*** EXERCISE INPUT ***
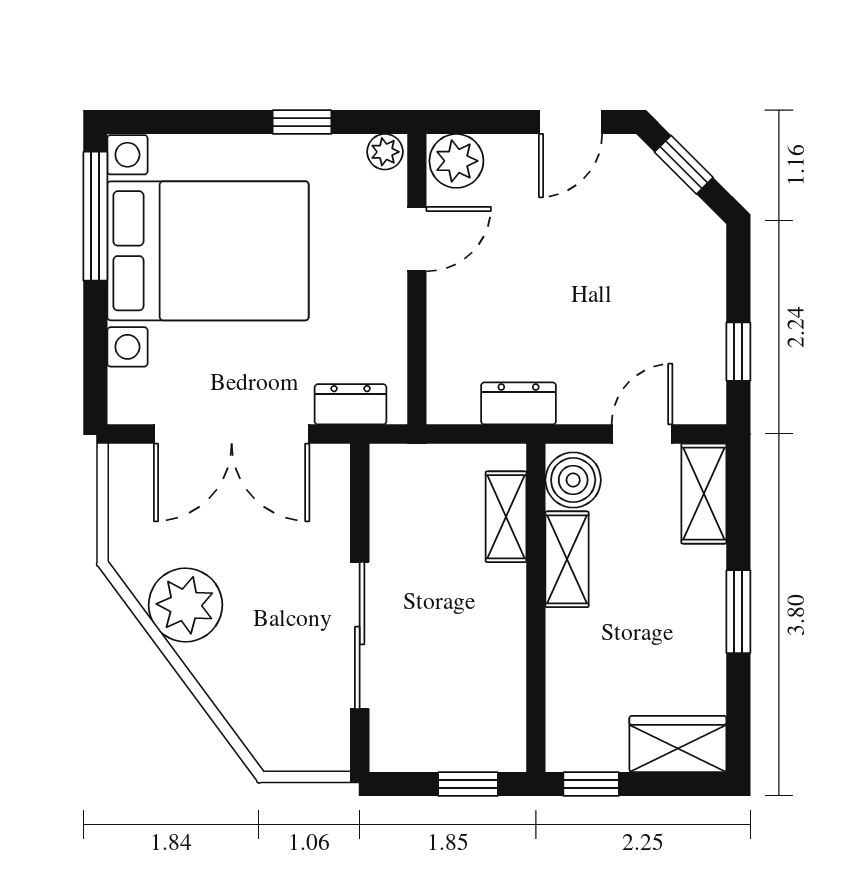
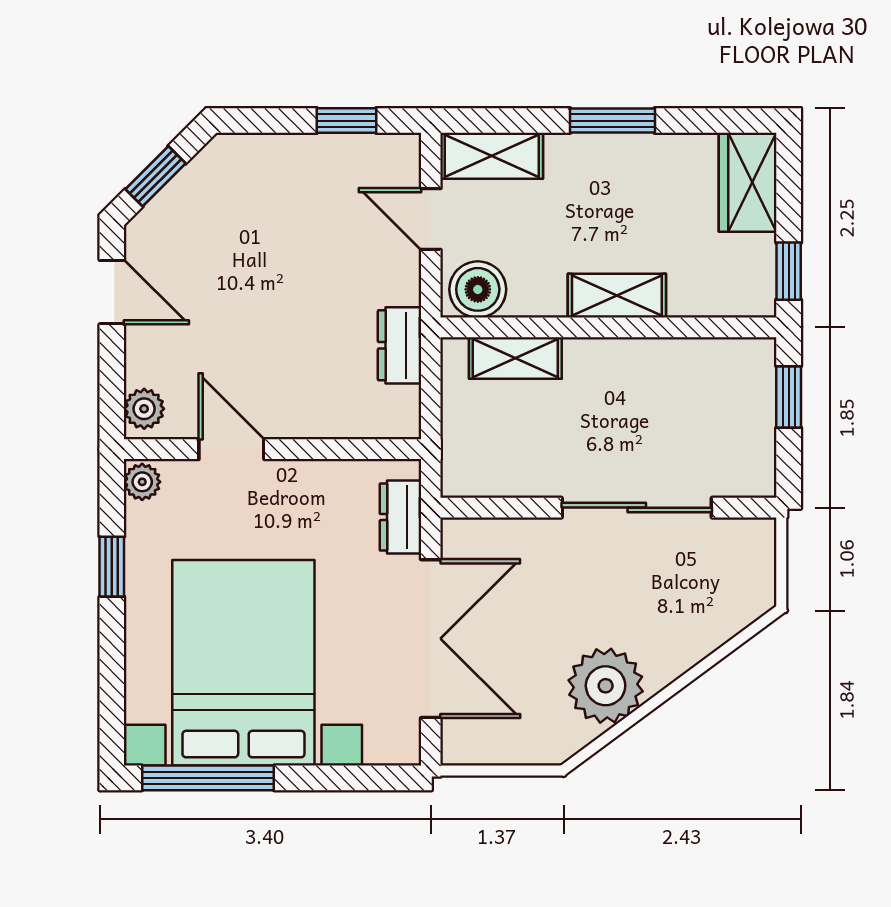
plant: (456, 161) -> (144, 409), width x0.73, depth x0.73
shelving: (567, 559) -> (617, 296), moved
***
*** EXERCISE INPUT ***
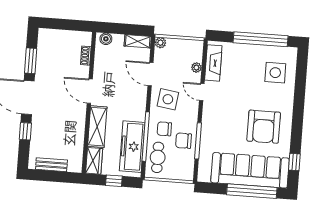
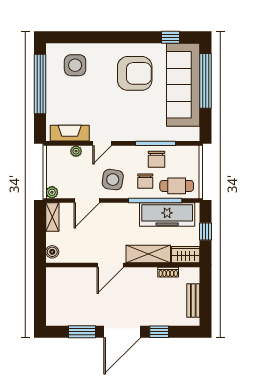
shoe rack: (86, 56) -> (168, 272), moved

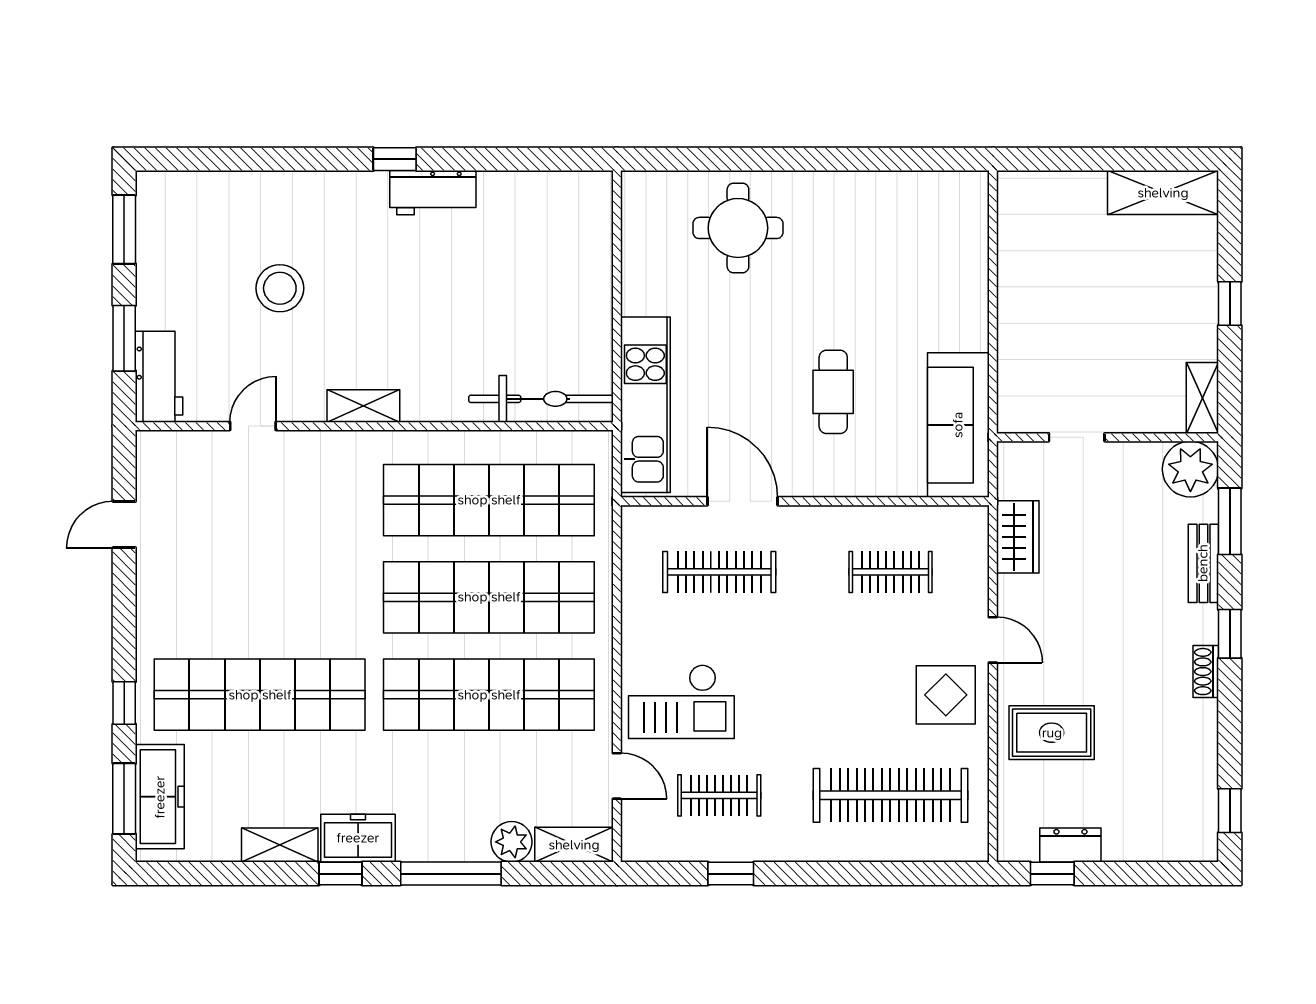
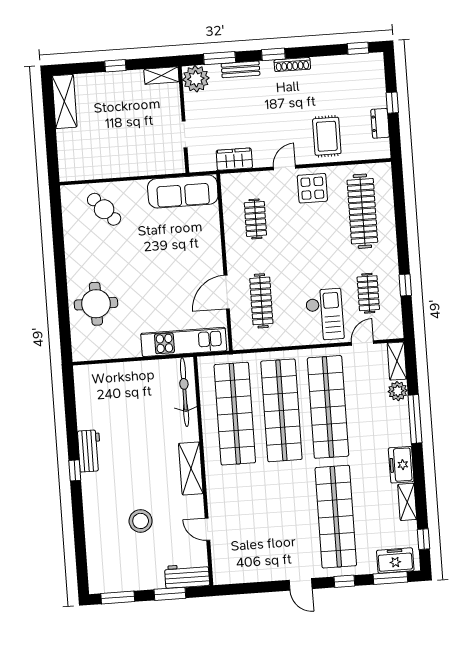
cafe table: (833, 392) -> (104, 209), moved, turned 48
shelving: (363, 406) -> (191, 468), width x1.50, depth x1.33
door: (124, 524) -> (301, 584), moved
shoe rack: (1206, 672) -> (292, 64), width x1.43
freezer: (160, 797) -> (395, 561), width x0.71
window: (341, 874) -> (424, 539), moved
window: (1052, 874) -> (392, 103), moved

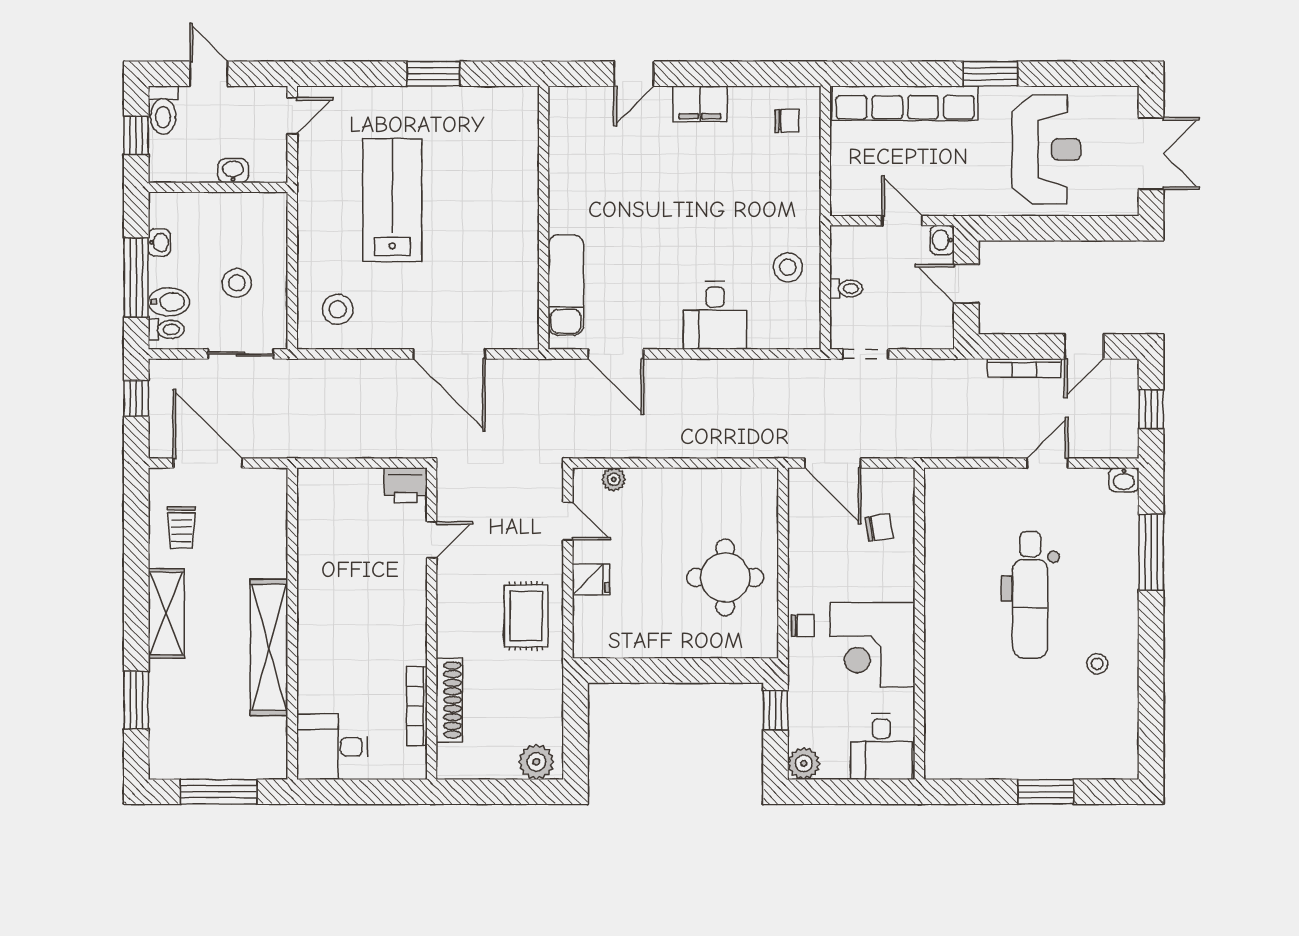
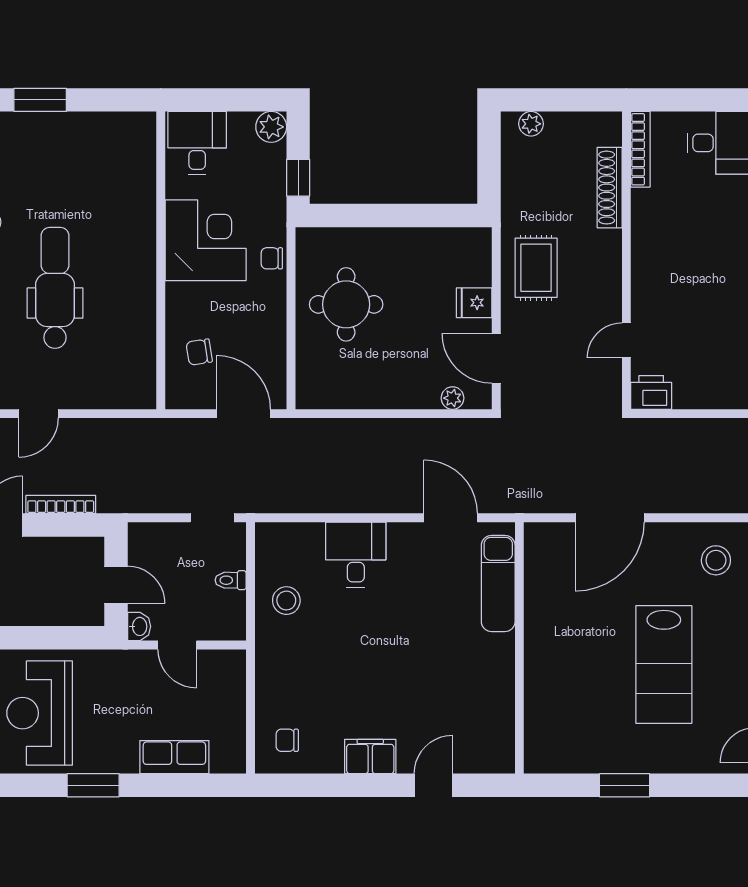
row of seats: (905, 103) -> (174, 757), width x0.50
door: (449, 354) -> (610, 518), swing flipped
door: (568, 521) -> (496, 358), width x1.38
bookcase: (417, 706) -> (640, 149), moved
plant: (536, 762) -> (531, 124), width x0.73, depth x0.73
***
- _EXERCISE REQUIREMENTS_
Among the records, find all lines that include the string "door" and return them.

- _EXERCISE OUTPUT_
door: (124, 524) -> (301, 584), moved
door: (449, 354) -> (610, 518), swing flipped
door: (568, 521) -> (496, 358), width x1.38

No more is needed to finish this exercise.